╭─ Supplied data
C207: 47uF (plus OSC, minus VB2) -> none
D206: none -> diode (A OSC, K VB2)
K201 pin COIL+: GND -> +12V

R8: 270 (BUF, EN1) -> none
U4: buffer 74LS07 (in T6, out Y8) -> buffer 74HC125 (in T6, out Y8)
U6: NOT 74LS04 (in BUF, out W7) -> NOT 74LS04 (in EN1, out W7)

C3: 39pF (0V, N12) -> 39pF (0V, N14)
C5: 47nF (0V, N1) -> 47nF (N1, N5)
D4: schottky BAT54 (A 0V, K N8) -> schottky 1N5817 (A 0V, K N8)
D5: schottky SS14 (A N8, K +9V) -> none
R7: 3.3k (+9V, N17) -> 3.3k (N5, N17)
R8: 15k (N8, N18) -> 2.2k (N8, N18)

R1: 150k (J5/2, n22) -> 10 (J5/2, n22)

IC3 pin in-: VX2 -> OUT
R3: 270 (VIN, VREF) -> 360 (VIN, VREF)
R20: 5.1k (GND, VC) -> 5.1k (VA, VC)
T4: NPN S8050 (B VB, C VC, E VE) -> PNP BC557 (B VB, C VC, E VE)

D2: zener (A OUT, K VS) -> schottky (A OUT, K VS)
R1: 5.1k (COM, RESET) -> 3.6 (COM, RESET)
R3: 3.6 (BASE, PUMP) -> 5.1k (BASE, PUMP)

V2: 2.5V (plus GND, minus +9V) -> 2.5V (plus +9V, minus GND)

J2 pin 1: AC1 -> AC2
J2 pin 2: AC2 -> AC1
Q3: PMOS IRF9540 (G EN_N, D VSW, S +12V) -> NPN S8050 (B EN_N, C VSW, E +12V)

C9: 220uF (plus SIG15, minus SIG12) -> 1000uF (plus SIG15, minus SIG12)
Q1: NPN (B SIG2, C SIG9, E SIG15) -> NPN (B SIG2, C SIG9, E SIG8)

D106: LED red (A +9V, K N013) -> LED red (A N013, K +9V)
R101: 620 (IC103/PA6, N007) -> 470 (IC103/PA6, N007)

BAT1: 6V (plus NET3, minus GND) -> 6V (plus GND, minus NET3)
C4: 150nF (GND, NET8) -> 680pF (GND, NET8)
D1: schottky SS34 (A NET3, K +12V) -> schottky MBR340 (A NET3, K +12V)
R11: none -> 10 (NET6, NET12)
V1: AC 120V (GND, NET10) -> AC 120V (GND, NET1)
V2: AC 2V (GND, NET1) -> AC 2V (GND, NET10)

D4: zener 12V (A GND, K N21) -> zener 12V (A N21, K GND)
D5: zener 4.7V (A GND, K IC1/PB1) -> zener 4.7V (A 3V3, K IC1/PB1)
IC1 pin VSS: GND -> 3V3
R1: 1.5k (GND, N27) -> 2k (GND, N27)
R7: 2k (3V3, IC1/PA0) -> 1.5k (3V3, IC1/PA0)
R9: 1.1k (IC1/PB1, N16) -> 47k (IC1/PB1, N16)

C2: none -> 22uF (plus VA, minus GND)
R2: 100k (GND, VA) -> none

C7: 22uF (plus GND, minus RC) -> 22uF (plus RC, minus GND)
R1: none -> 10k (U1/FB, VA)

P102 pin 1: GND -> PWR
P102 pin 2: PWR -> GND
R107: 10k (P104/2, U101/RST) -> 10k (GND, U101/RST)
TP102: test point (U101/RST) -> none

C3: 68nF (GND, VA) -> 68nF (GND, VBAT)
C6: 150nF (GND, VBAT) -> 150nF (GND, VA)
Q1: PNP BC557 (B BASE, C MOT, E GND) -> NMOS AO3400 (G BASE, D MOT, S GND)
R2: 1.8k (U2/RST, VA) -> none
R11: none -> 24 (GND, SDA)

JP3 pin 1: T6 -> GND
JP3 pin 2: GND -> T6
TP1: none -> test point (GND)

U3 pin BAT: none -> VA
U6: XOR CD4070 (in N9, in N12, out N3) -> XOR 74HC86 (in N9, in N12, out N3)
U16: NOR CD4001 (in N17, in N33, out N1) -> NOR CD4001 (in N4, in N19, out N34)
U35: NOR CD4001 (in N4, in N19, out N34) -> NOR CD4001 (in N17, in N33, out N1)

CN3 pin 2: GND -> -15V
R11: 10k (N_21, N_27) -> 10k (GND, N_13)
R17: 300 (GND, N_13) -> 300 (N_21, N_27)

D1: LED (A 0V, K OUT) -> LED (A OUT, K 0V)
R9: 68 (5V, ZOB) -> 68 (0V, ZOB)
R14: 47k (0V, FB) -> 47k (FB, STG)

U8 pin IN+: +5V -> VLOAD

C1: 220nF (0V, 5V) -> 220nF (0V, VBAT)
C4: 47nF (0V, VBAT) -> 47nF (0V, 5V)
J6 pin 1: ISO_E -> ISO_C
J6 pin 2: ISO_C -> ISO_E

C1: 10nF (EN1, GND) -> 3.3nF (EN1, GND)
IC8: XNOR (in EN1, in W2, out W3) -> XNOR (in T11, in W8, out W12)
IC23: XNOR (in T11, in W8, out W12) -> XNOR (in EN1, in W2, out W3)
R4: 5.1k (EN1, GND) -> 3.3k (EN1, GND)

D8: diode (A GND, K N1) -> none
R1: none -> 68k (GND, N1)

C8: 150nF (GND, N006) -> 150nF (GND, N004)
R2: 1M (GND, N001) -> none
╰─
The required output is the exact run of lines from the beginning of the listing above to the line that contains "V2: AC 2V (GND, NET1) -> AC 2V (GND, NET10)", inclusive of both.

## Output below
C207: 47uF (plus OSC, minus VB2) -> none
D206: none -> diode (A OSC, K VB2)
K201 pin COIL+: GND -> +12V

R8: 270 (BUF, EN1) -> none
U4: buffer 74LS07 (in T6, out Y8) -> buffer 74HC125 (in T6, out Y8)
U6: NOT 74LS04 (in BUF, out W7) -> NOT 74LS04 (in EN1, out W7)

C3: 39pF (0V, N12) -> 39pF (0V, N14)
C5: 47nF (0V, N1) -> 47nF (N1, N5)
D4: schottky BAT54 (A 0V, K N8) -> schottky 1N5817 (A 0V, K N8)
D5: schottky SS14 (A N8, K +9V) -> none
R7: 3.3k (+9V, N17) -> 3.3k (N5, N17)
R8: 15k (N8, N18) -> 2.2k (N8, N18)

R1: 150k (J5/2, n22) -> 10 (J5/2, n22)

IC3 pin in-: VX2 -> OUT
R3: 270 (VIN, VREF) -> 360 (VIN, VREF)
R20: 5.1k (GND, VC) -> 5.1k (VA, VC)
T4: NPN S8050 (B VB, C VC, E VE) -> PNP BC557 (B VB, C VC, E VE)

D2: zener (A OUT, K VS) -> schottky (A OUT, K VS)
R1: 5.1k (COM, RESET) -> 3.6 (COM, RESET)
R3: 3.6 (BASE, PUMP) -> 5.1k (BASE, PUMP)

V2: 2.5V (plus GND, minus +9V) -> 2.5V (plus +9V, minus GND)

J2 pin 1: AC1 -> AC2
J2 pin 2: AC2 -> AC1
Q3: PMOS IRF9540 (G EN_N, D VSW, S +12V) -> NPN S8050 (B EN_N, C VSW, E +12V)

C9: 220uF (plus SIG15, minus SIG12) -> 1000uF (plus SIG15, minus SIG12)
Q1: NPN (B SIG2, C SIG9, E SIG15) -> NPN (B SIG2, C SIG9, E SIG8)

D106: LED red (A +9V, K N013) -> LED red (A N013, K +9V)
R101: 620 (IC103/PA6, N007) -> 470 (IC103/PA6, N007)

BAT1: 6V (plus NET3, minus GND) -> 6V (plus GND, minus NET3)
C4: 150nF (GND, NET8) -> 680pF (GND, NET8)
D1: schottky SS34 (A NET3, K +12V) -> schottky MBR340 (A NET3, K +12V)
R11: none -> 10 (NET6, NET12)
V1: AC 120V (GND, NET10) -> AC 120V (GND, NET1)
V2: AC 2V (GND, NET1) -> AC 2V (GND, NET10)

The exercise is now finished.